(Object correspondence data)
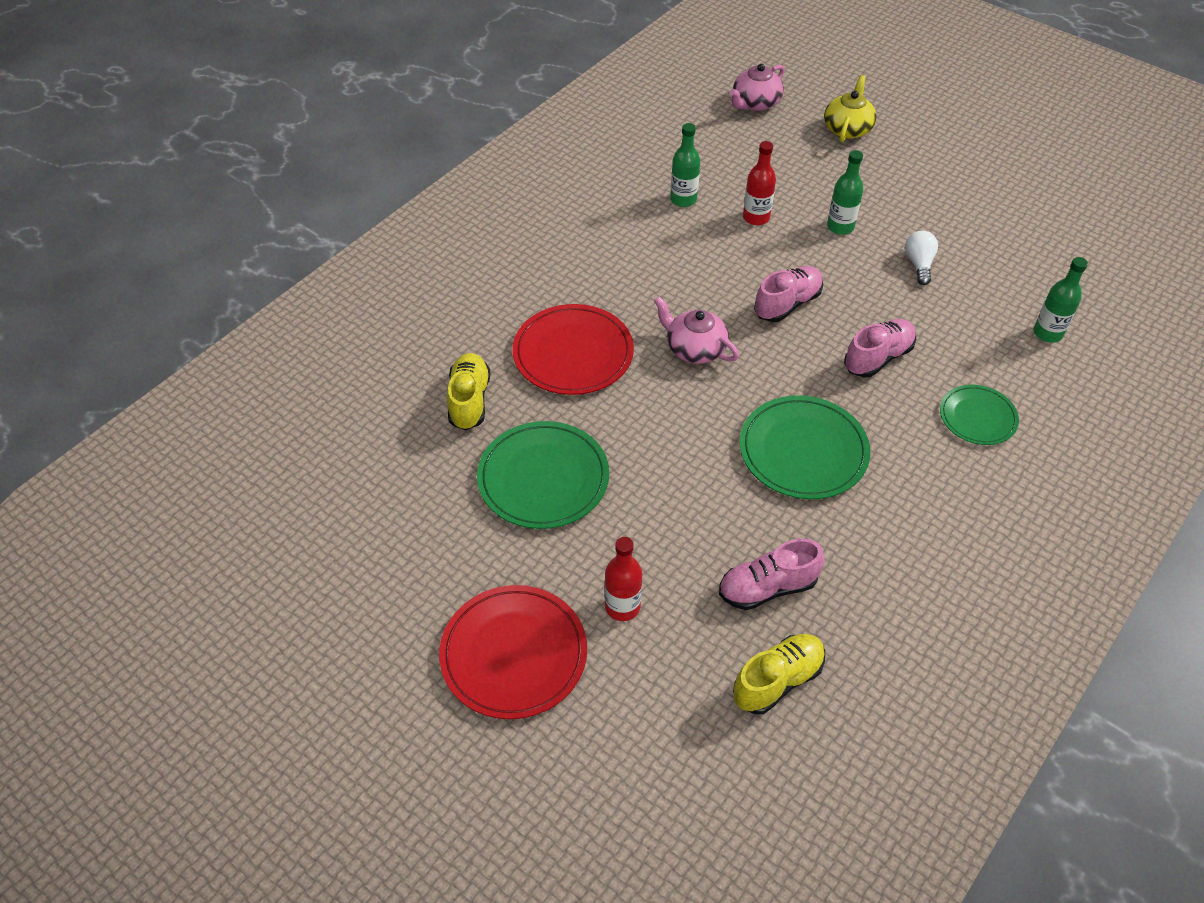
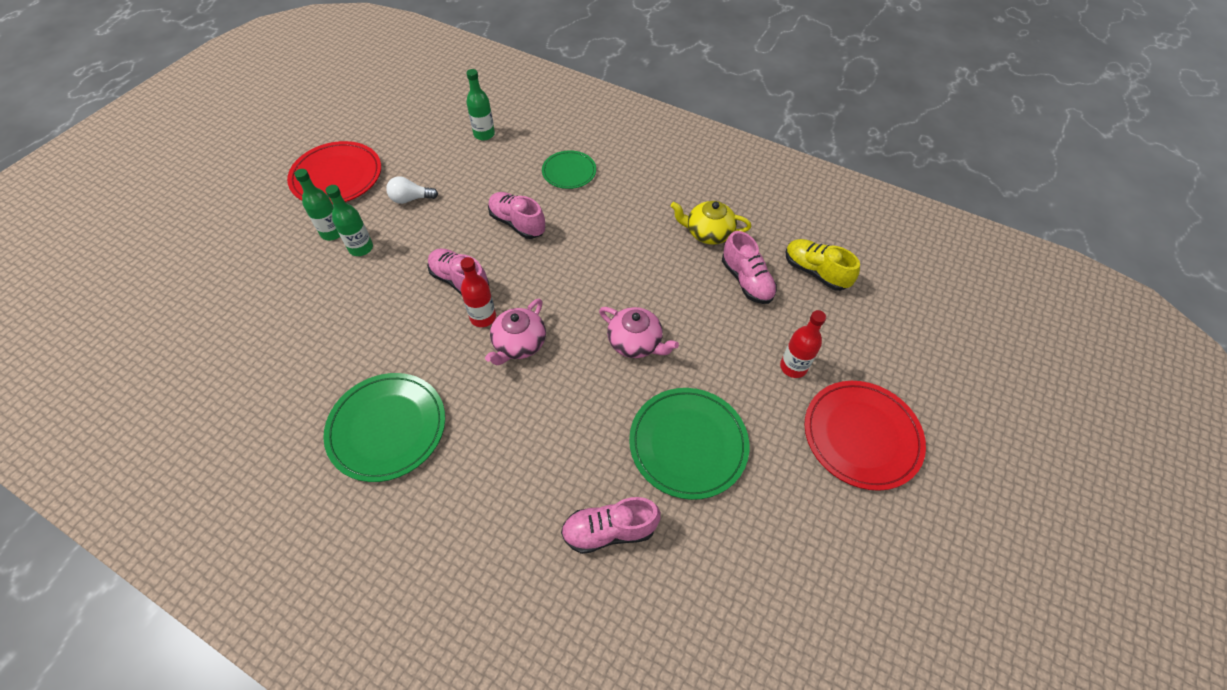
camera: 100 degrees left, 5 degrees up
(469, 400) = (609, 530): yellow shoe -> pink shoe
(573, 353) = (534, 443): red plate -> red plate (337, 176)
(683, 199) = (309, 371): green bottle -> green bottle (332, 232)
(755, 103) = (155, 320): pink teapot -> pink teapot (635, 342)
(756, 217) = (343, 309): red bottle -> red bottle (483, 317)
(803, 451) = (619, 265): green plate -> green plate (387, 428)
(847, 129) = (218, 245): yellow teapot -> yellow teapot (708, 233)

● About this task: Set every entry down again word for word, but not the pictures.

● Result of the exercise:
camera: 100 degrees left, 5 degrees up
(469, 400) = (609, 530): yellow shoe -> pink shoe
(573, 353) = (534, 443): red plate -> red plate (337, 176)
(683, 199) = (309, 371): green bottle -> green bottle (332, 232)
(755, 103) = (155, 320): pink teapot -> pink teapot (635, 342)
(756, 217) = (343, 309): red bottle -> red bottle (483, 317)
(803, 451) = (619, 265): green plate -> green plate (387, 428)
(847, 129) = (218, 245): yellow teapot -> yellow teapot (708, 233)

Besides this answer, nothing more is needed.